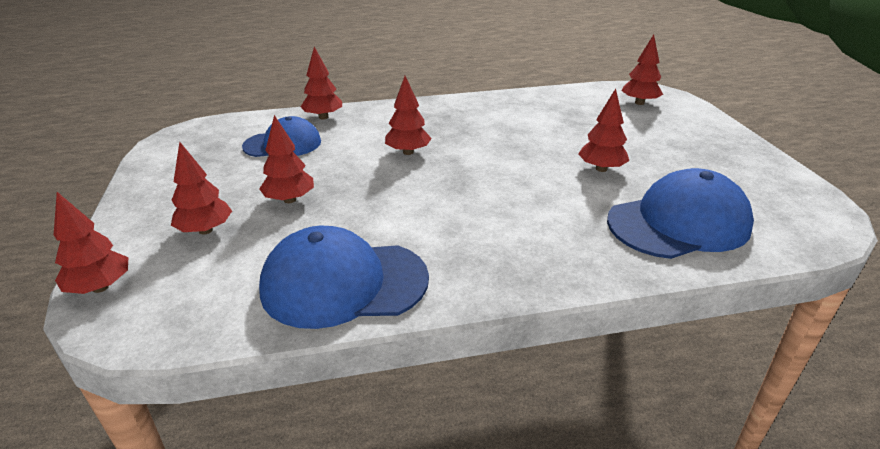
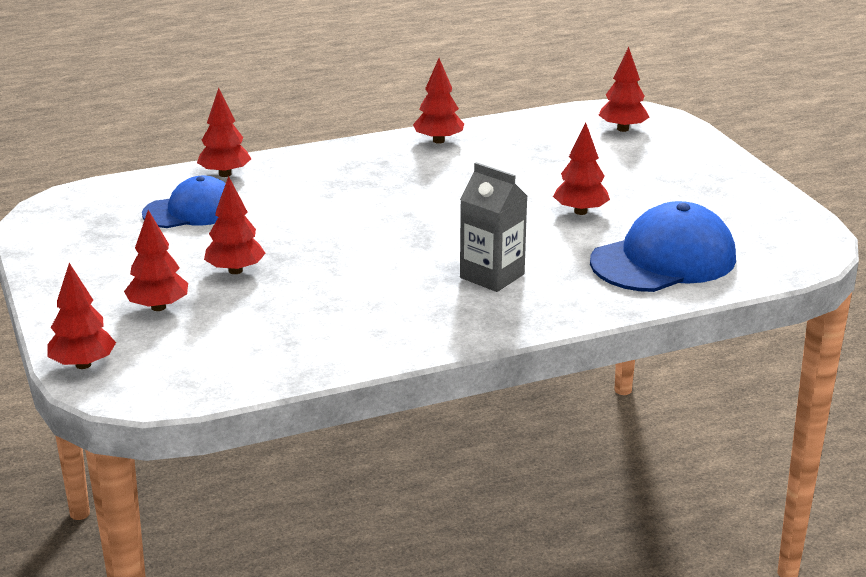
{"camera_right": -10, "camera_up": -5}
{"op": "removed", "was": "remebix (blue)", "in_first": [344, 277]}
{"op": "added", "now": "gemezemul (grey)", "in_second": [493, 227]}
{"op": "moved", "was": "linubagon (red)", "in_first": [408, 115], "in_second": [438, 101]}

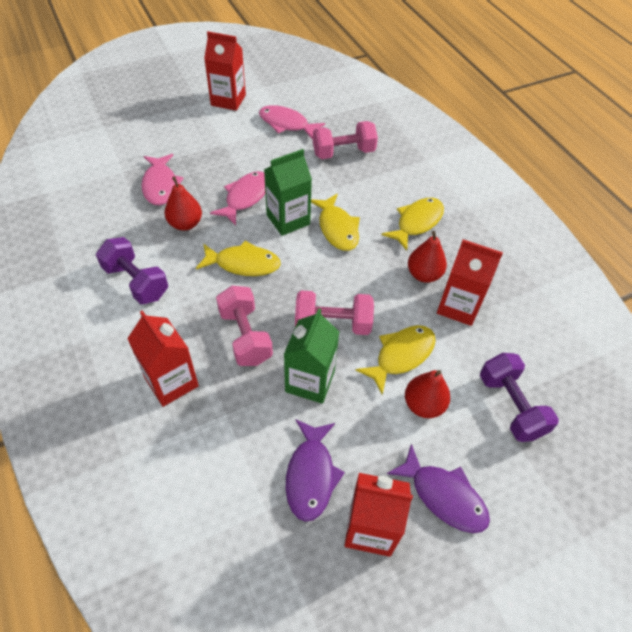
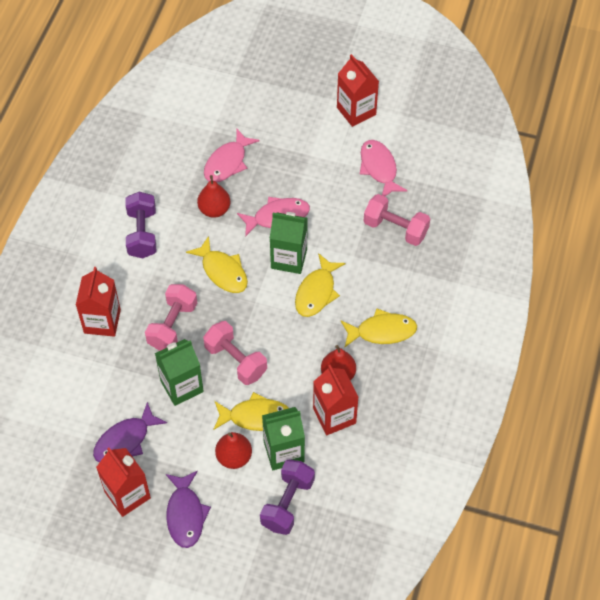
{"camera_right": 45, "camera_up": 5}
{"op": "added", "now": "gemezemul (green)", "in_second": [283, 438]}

WORK INSTRUCTIONS
Excluding the pictures, transcribe all of the entries exactly.

TASK OUTPUT
{"camera_right": -10, "camera_up": -5}
{"op": "removed", "was": "remebix (blue)", "in_first": [344, 277]}
{"op": "added", "now": "gemezemul (grey)", "in_second": [493, 227]}
{"op": "moved", "was": "linubagon (red)", "in_first": [408, 115], "in_second": [438, 101]}

{"camera_right": 45, "camera_up": 5}
{"op": "added", "now": "gemezemul (green)", "in_second": [283, 438]}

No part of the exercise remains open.